Top of RECORDS SHOWN

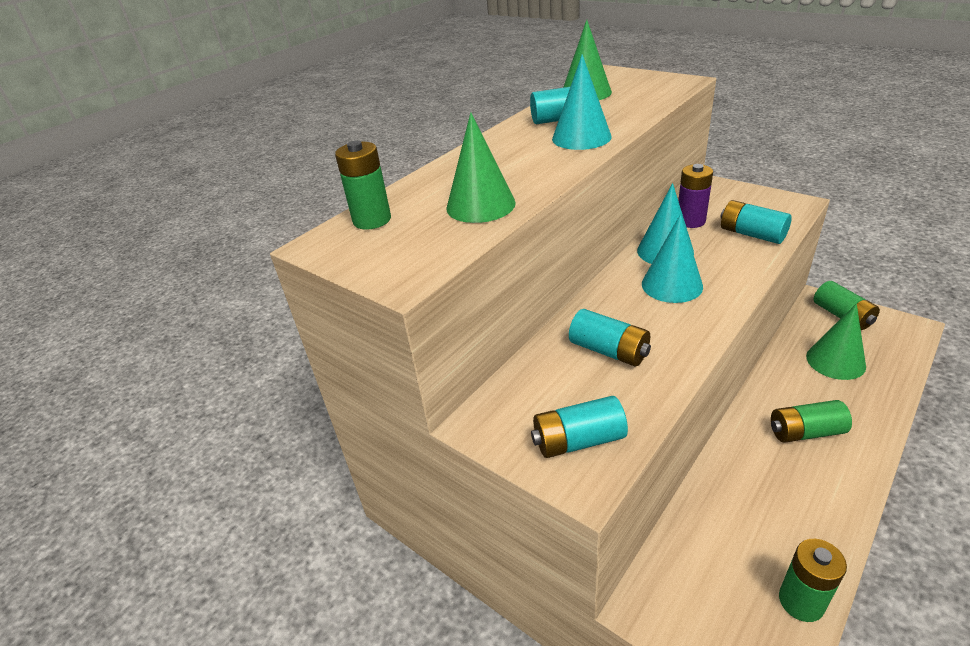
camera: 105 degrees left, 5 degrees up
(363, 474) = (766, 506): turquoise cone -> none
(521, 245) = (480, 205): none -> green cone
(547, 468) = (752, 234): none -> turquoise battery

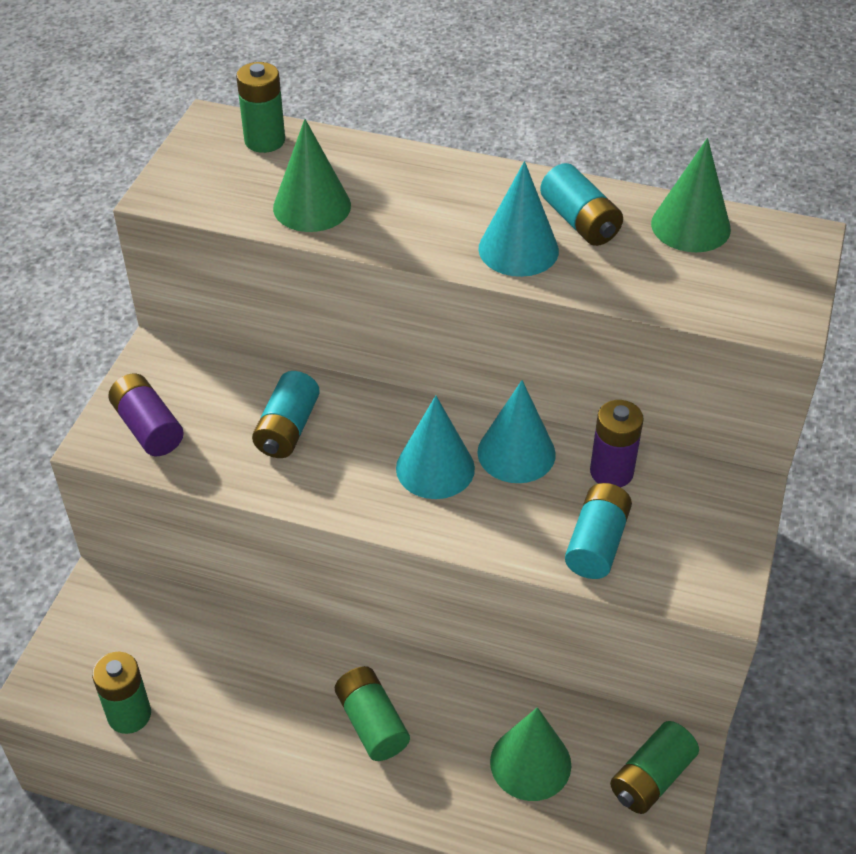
camera: 65 degrees right, 10 degrees up
(578, 440) = (148, 428): turquoise battery -> purple battery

Bottom of RECORDS SHOWN

Type the records out again in full, exactly, with each picture omitted.

camera: 105 degrees left, 5 degrees up
(363, 474) = (766, 506): turquoise cone -> none
(521, 245) = (480, 205): none -> green cone
(547, 468) = (752, 234): none -> turquoise battery

camera: 65 degrees right, 10 degrees up
(578, 440) = (148, 428): turquoise battery -> purple battery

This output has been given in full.